Data for review START
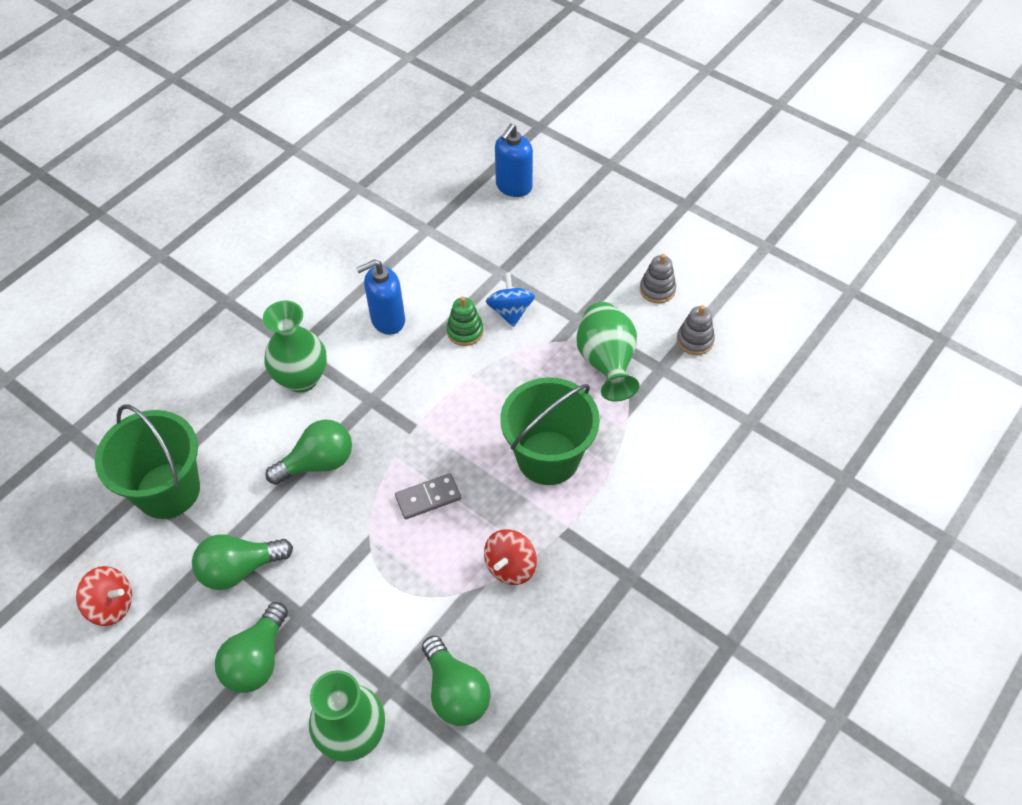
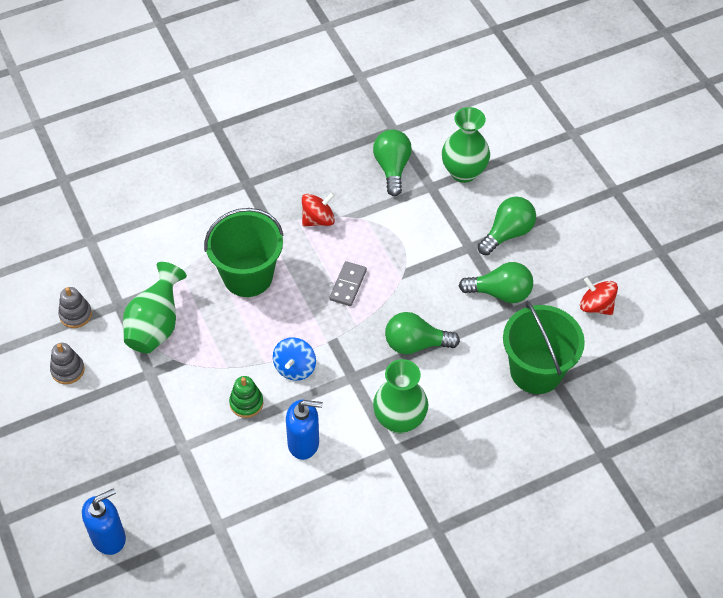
camera: 155 degrees left, 0 degrees up
(428, 497) = (348, 285): grey domino -> grey domino turned 75 degrees counterclockwise
(510, 311) = (198, 405): blue spinning top -> blue spinning top (295, 368)

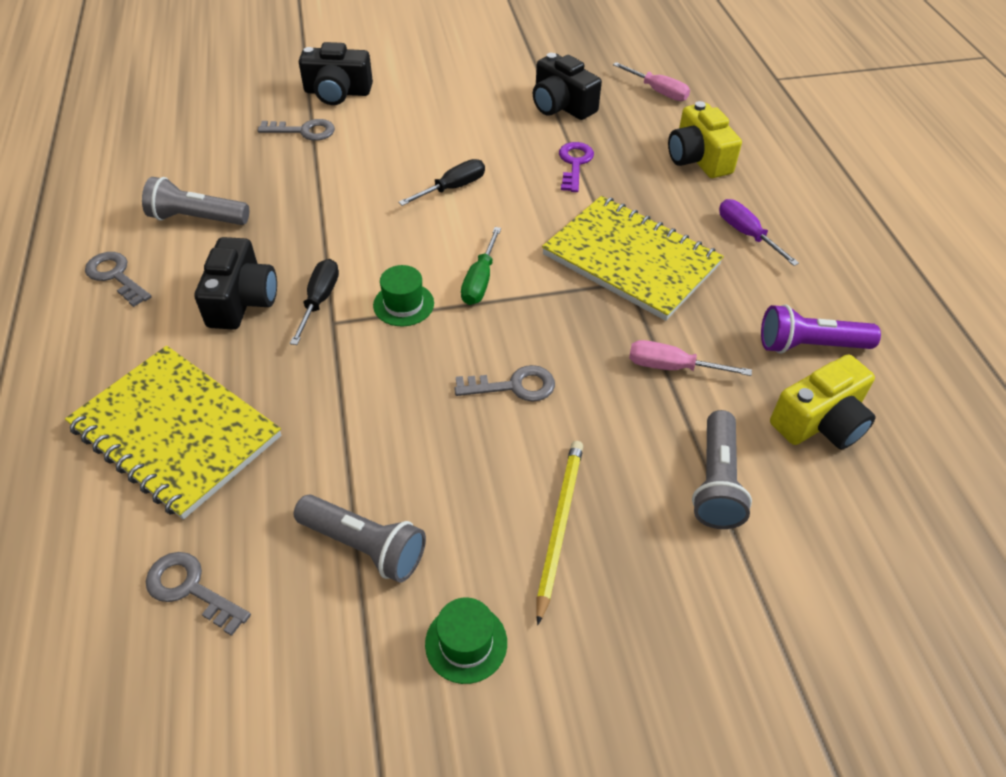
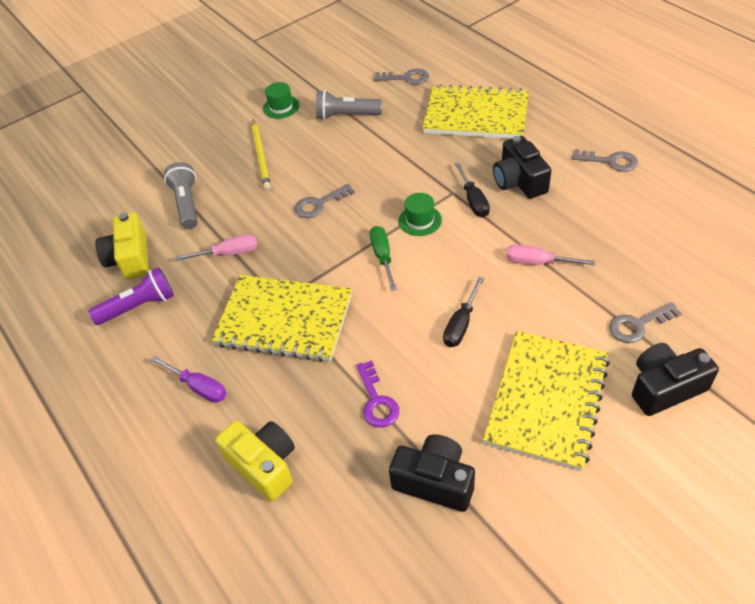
camera: 160 degrees right, 0 degrees up
(197, 218) = (615, 215): grey flashlight -> none
(433, 116) = (546, 400): none -> yellow notebook
(657, 91) = (342, 565): pink screwdriver -> pink screwdriver (538, 262)
(820, 422) = (130, 258): yellow camera -> yellow camera turned 45 degrees counterclockwise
Data for review END
Required action:
All of the listing above must be output exactly, except for its pictures.

Answer for this exercise:
camera: 155 degrees left, 0 degrees up
(428, 497) = (348, 285): grey domino -> grey domino turned 75 degrees counterclockwise
(510, 311) = (198, 405): blue spinning top -> blue spinning top (295, 368)

camera: 160 degrees right, 0 degrees up
(197, 218) = (615, 215): grey flashlight -> none
(433, 116) = (546, 400): none -> yellow notebook
(657, 91) = (342, 565): pink screwdriver -> pink screwdriver (538, 262)
(820, 422) = (130, 258): yellow camera -> yellow camera turned 45 degrees counterclockwise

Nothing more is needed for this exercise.